◆ **EXERCISE INSTRUCTIONS**
Count the lines of the records below that contain the string "width", and give only the number.

───── PROVIDED RECORDS ─────

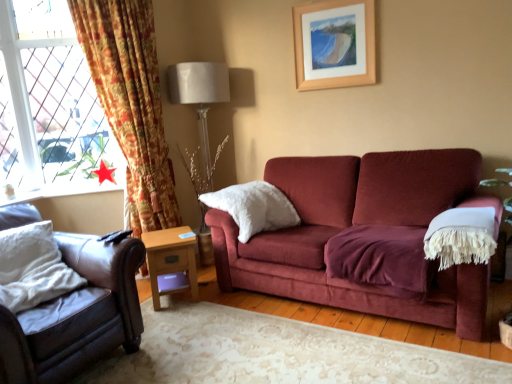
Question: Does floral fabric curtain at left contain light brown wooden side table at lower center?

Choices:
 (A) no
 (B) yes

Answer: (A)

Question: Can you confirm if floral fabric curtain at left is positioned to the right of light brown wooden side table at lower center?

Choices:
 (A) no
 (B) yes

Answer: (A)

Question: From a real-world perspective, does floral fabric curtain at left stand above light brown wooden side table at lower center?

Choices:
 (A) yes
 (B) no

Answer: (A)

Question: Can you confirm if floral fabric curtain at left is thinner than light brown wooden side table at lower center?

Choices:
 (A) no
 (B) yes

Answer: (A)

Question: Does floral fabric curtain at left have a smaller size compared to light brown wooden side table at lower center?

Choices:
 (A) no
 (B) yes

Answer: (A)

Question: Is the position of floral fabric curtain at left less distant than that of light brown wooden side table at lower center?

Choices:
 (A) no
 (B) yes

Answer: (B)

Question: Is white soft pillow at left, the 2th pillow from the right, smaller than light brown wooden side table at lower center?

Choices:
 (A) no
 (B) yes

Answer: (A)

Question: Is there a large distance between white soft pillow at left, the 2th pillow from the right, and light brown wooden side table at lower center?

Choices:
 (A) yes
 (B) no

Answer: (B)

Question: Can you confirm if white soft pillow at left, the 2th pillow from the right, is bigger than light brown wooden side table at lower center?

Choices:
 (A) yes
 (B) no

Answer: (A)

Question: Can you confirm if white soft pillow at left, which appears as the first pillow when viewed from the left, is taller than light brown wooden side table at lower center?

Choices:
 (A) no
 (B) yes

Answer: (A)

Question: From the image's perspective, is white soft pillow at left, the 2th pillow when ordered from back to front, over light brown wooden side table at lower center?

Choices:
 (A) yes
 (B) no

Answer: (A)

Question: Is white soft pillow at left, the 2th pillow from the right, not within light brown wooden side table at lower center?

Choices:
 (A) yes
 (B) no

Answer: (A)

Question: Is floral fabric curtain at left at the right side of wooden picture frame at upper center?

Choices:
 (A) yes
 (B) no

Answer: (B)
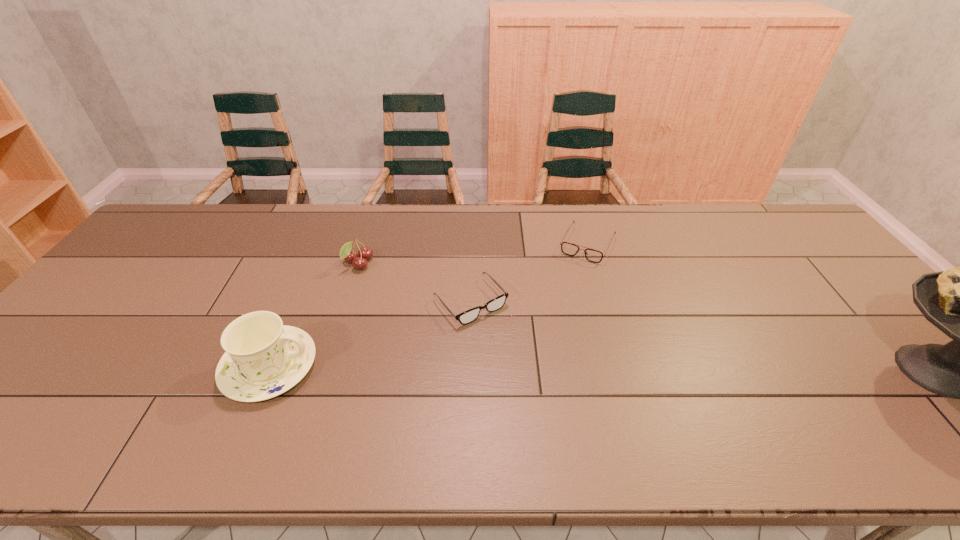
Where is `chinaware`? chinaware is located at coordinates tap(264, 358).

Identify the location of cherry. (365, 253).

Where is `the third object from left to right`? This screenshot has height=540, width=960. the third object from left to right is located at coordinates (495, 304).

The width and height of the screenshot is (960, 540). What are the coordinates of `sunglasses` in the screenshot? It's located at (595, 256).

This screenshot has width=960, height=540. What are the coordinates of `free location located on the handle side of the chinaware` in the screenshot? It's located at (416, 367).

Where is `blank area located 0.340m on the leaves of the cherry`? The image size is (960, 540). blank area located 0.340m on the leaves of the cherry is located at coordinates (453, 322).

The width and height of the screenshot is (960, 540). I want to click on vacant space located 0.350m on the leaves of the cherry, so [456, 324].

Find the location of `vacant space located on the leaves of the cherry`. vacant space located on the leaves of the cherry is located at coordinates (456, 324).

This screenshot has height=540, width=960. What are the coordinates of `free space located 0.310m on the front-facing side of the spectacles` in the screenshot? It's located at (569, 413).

─────

◆ **FINAL ANSWER**
5